THE PROBLEM: Go through the entries below. Copy each line in which "recoloured" appears.

*** ENTRIES PROVIDED ***

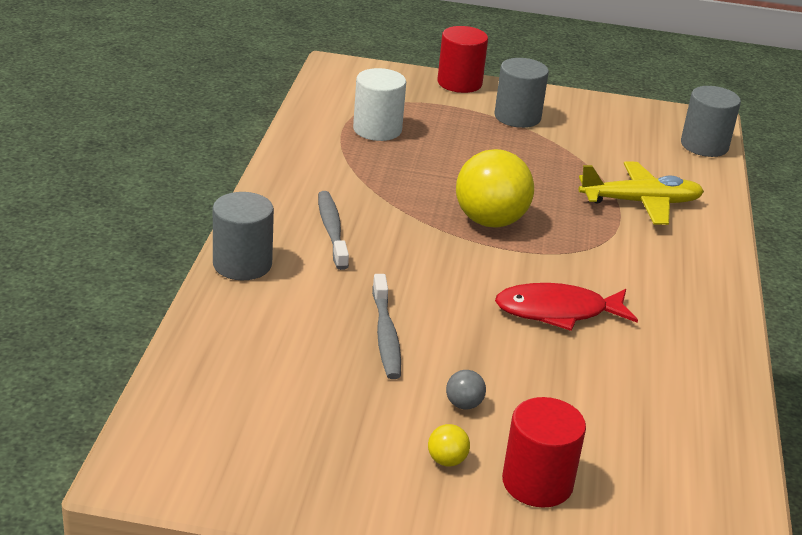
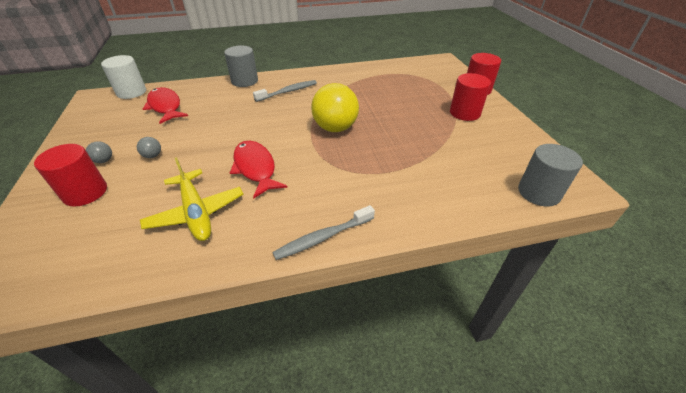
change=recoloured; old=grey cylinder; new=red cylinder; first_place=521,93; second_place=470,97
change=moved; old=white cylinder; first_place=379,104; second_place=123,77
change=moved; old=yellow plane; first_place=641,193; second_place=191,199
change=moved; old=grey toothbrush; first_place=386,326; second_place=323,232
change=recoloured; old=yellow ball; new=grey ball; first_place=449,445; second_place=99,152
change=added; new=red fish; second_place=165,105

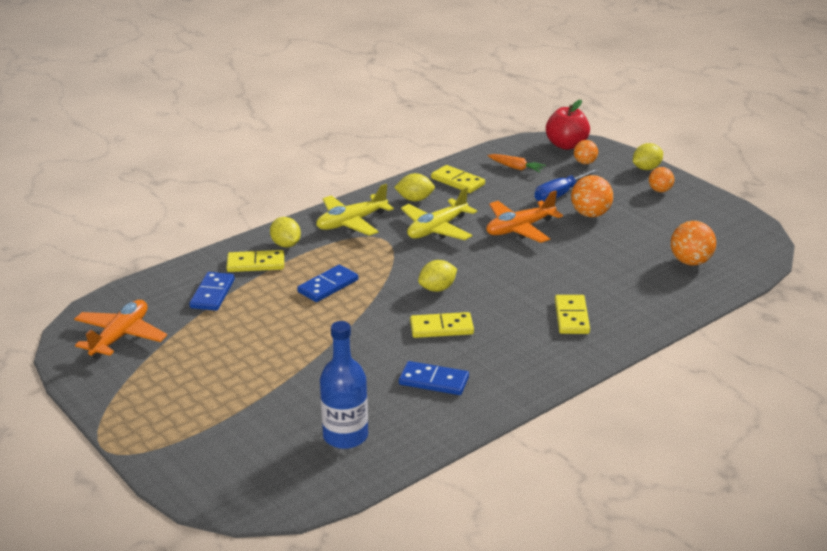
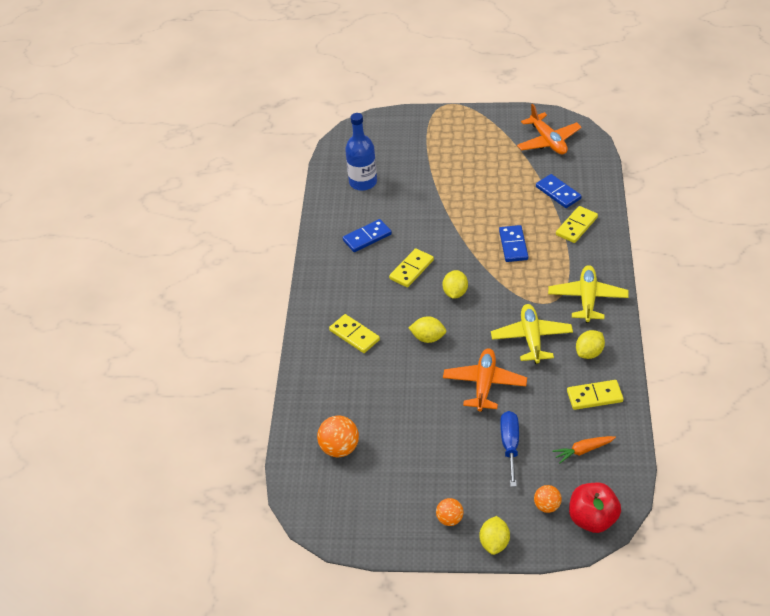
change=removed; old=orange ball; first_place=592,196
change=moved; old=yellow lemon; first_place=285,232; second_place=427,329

*** End of ENTRIES PROVIDED ***

WRITTEN RESPONSE:
change=recoloured; old=grey cylinder; new=red cylinder; first_place=521,93; second_place=470,97
change=recoloured; old=yellow ball; new=grey ball; first_place=449,445; second_place=99,152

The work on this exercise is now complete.